What this task involves
Where in the data does the word "banana" appear? Find those lines and copy them.

######

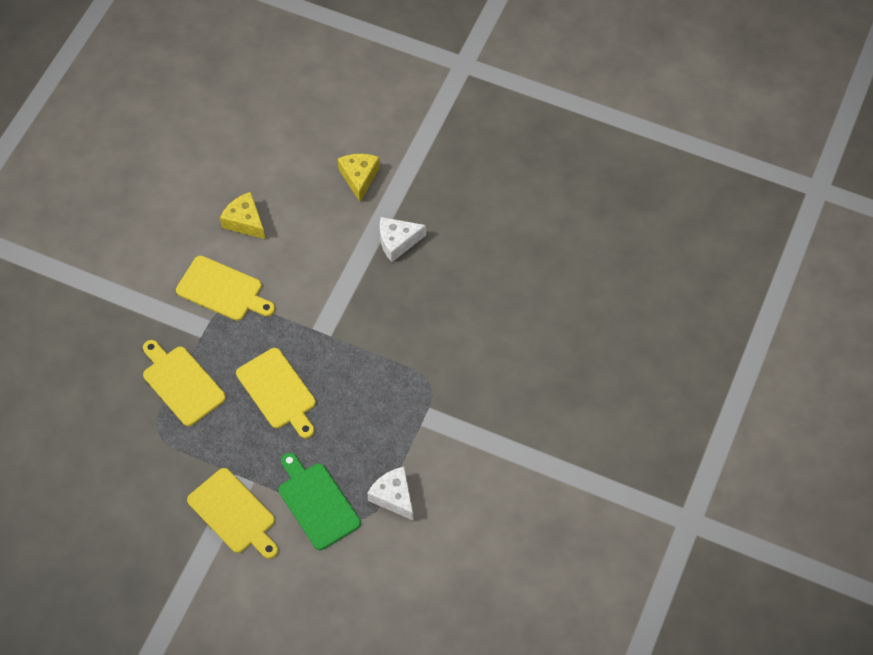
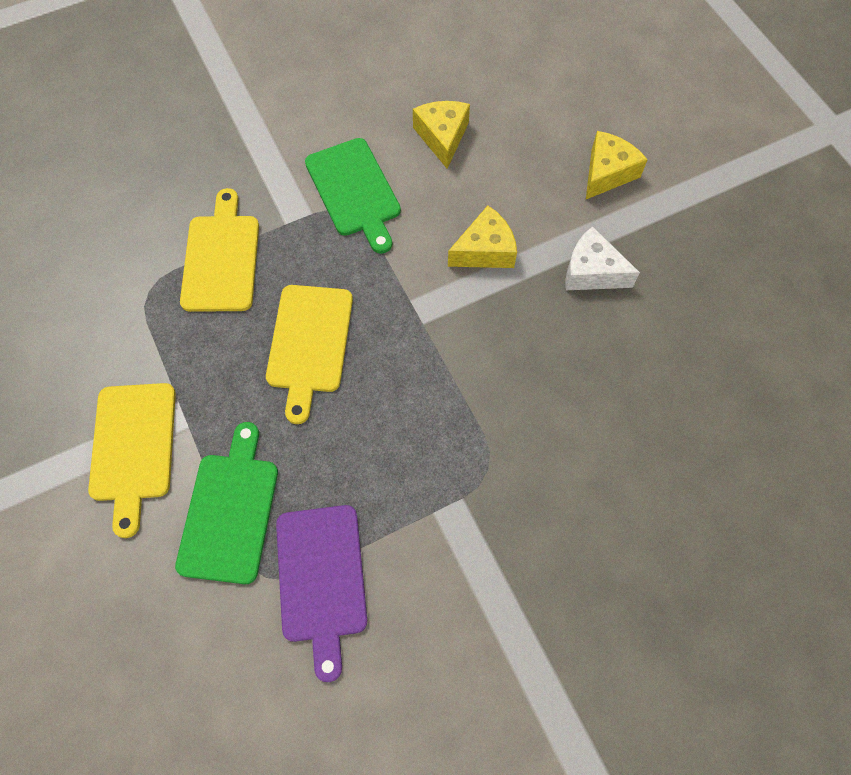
camera: 40 degrees right, 5 degrees up
(223, 290) = (355, 191): yellow cutting board -> green cutting board
(329, 271) = (485, 250): none -> yellow cheese
(393, 497) = (322, 579): white cheese -> purple cutting board

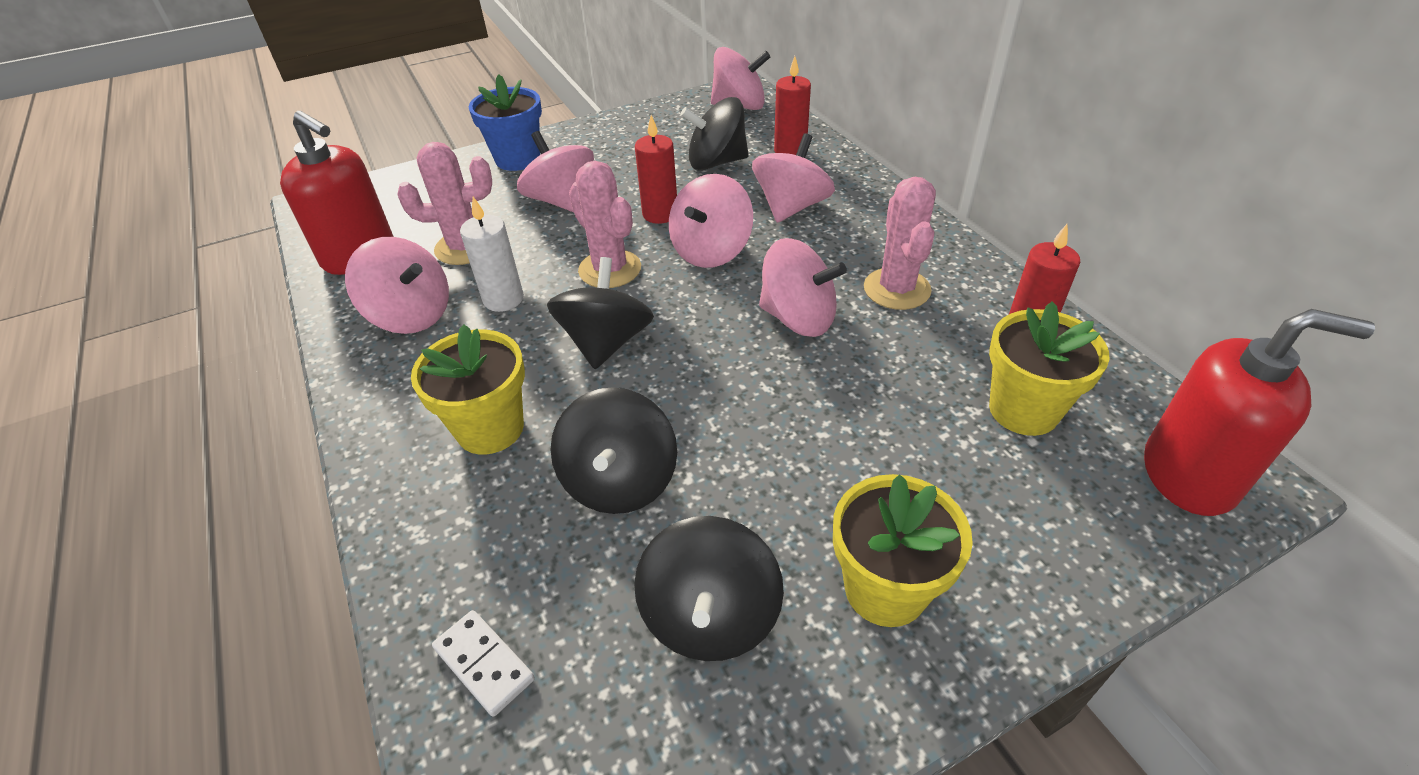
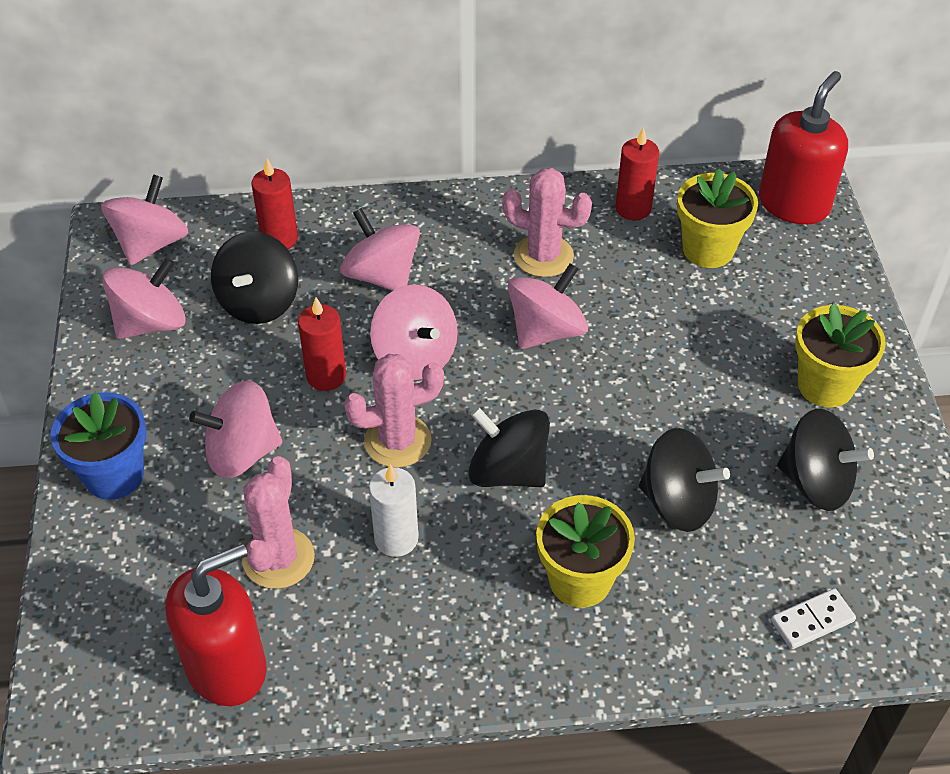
camera: 70 degrees left, 5 degrees up
(411, 315) = (377, 624): pink spinning top -> pink spinning top (151, 323)

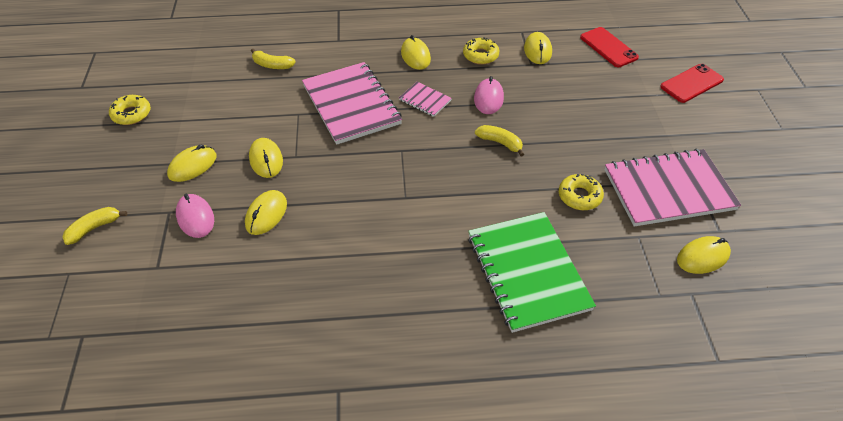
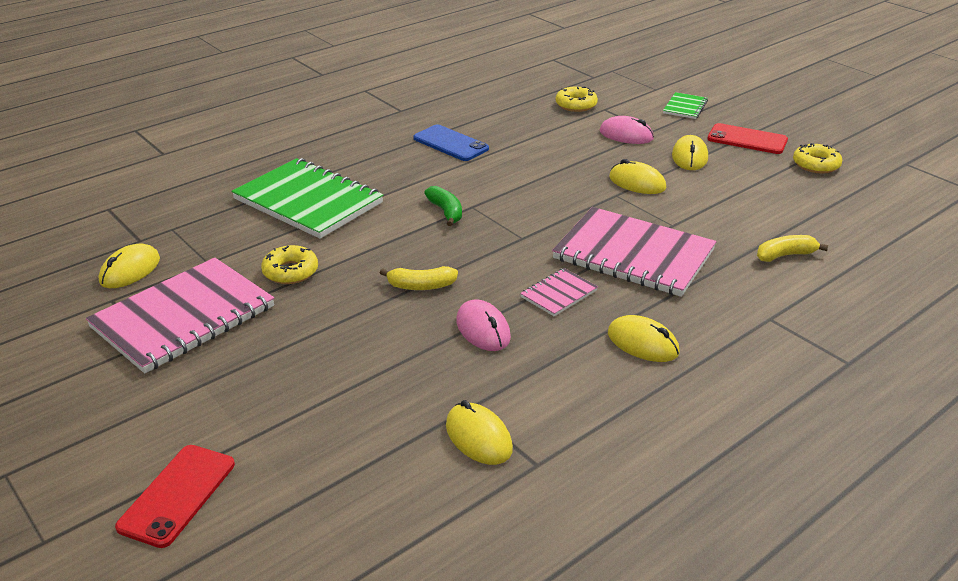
camera: 145 degrees right, 15 degrees down
(94, 228) = (685, 107): yellow banana -> green notebook
(266, 214) = (575, 155): yellow mouse -> none
(346, 291) = (450, 143): none -> blue phone
(425, 100) = (558, 294): pink notebook -> pink notebook turned 45 degrees counterclockwise
(429, 201) = (446, 212): none -> green banana
(480, 55) = (556, 386): yellow donut -> yellow donut (576, 105)
(608, 47) = (361, 505): red phone -> red phone (747, 139)

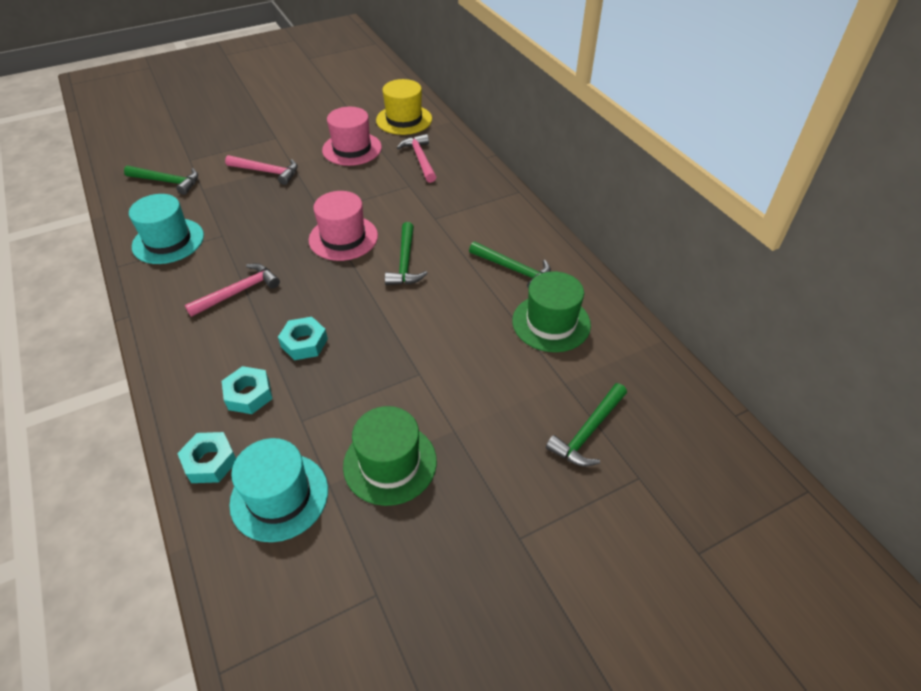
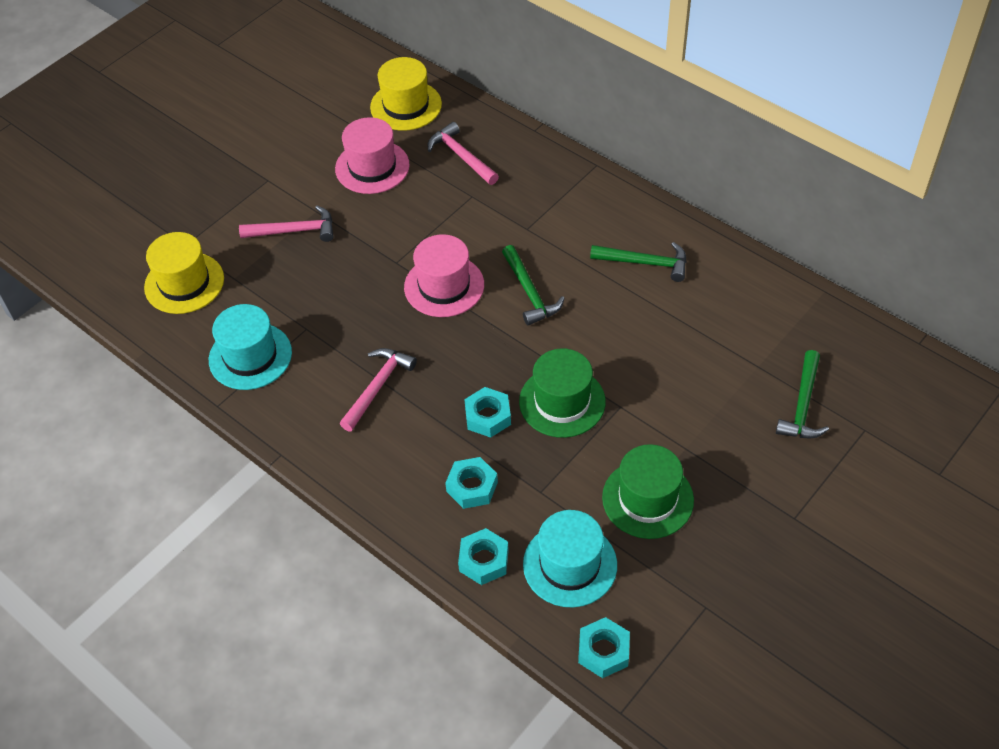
camera: 20 degrees left, 5 degrees up
(167, 182) = (184, 283): green hammer -> yellow hat
(249, 597) = (603, 651): none -> turquoise nut
(551, 323) = (713, 309): green hat -> green hat (562, 401)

######

Your solution
(94, 228) = (685, 107): yellow banana -> green notebook
(429, 201) = (446, 212): none -> green banana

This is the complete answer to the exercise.